> **Requirement**
Reproduce word for word the lines of the items, from the line containing "mixed (646, 633)" through the final line of the items, both included.

> **Given information**
----
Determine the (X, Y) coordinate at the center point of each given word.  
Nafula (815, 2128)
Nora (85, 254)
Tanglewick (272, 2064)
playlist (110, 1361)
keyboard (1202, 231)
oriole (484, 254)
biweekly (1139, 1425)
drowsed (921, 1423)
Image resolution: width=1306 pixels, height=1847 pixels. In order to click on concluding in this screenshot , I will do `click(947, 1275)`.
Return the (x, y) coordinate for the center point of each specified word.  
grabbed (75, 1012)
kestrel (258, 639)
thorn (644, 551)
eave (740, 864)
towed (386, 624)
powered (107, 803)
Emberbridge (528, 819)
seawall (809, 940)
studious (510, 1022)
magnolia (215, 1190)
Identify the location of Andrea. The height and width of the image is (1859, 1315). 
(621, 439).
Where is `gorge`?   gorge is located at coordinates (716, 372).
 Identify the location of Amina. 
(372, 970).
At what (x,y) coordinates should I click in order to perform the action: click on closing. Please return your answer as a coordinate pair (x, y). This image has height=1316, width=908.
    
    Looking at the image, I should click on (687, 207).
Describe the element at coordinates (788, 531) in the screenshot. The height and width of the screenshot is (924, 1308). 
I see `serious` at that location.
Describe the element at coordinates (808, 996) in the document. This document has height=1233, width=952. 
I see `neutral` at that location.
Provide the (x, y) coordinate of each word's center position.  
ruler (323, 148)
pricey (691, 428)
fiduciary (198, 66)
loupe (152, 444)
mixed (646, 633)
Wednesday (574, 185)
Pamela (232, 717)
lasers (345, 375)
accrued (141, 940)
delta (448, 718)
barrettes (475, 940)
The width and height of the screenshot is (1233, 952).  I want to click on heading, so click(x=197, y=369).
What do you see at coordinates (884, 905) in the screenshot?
----
> **Solution to this problem**
mixed (646, 633)
Wednesday (574, 185)
Pamela (232, 717)
lasers (345, 375)
accrued (141, 940)
delta (448, 718)
barrettes (475, 940)
The width and height of the screenshot is (1233, 952).  I want to click on heading, so click(x=197, y=369).
What do you see at coordinates (884, 905) in the screenshot?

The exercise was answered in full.